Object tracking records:
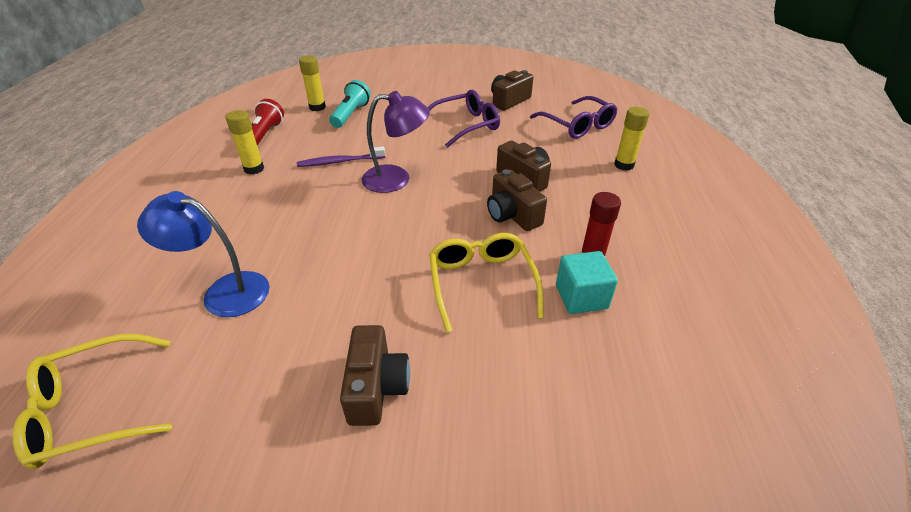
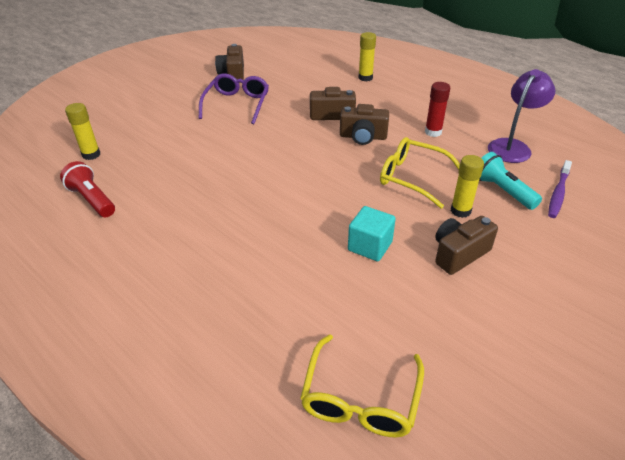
camera: 50 degrees left, 0 degrees up
blue lamp [137,191,270,317] -> none
yellow glue stick [226,110,264,174] -> yellow glue stick moved to [451,155,484,218]
purple toothbrush [297,147,385,167] -> purple toothbrush moved to [548,160,572,218]
turquoise flashlight [329,80,371,128] -> turquoise flashlight moved to [479,152,542,210]
brown camera [340,325,410,426] -> brown camera turned 75 degrees counterclockwise [435,216,498,275]
purple lamp [362,91,430,193] -> purple lamp moved to [488,69,555,163]
purple glasses [530,96,617,139] -> none
turquoise cube [556,251,618,314] -> turquoise cube moved to [348,206,396,261]

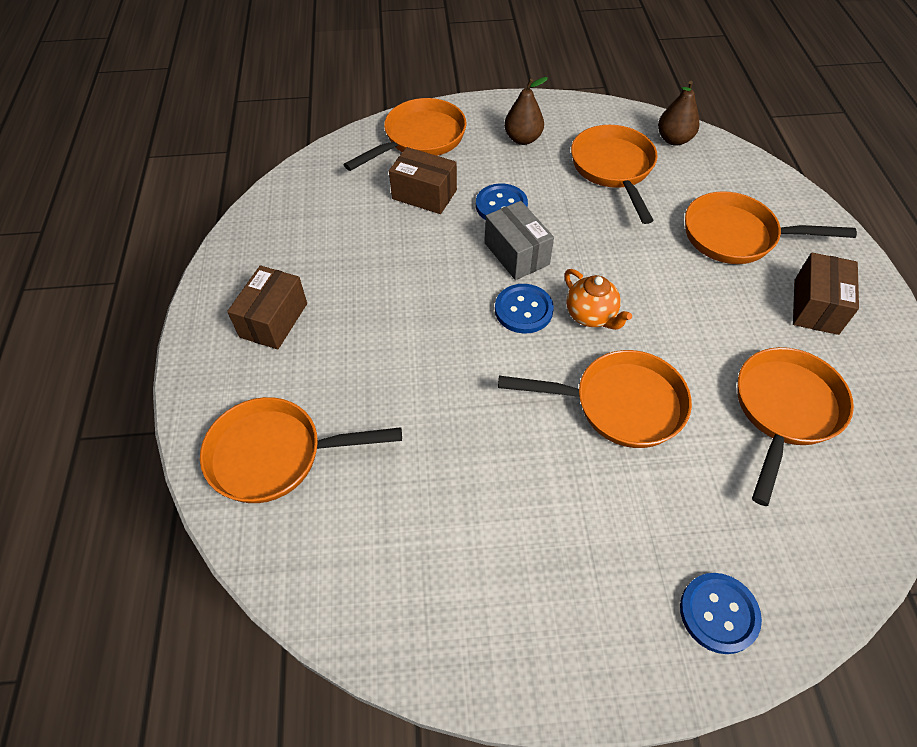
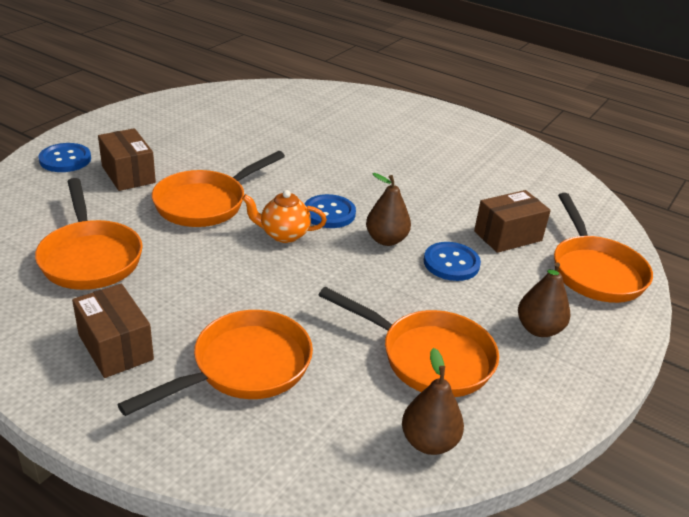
camera: 125 degrees right, 20 degrees down
orange pan [200,397,402,503] -> none
brown box [227,265,307,350] -> brown box moved to [98,128,156,191]
grey box [485,201,554,280] -> brown pear [366,173,411,246]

Your task = Apart from the pictures, all of the data must be duplicated exactly as shown above.

Written solution =
camera: 50 degrees left, 0 degrees up
blue lamp [137,191,270,317] -> none
yellow glue stick [226,110,264,174] -> yellow glue stick moved to [451,155,484,218]
purple toothbrush [297,147,385,167] -> purple toothbrush moved to [548,160,572,218]
turquoise flashlight [329,80,371,128] -> turquoise flashlight moved to [479,152,542,210]
brown camera [340,325,410,426] -> brown camera turned 75 degrees counterclockwise [435,216,498,275]
purple lamp [362,91,430,193] -> purple lamp moved to [488,69,555,163]
purple glasses [530,96,617,139] -> none
turquoise cube [556,251,618,314] -> turquoise cube moved to [348,206,396,261]

camera: 125 degrees right, 20 degrees down
orange pan [200,397,402,503] -> none
brown box [227,265,307,350] -> brown box moved to [98,128,156,191]
grey box [485,201,554,280] -> brown pear [366,173,411,246]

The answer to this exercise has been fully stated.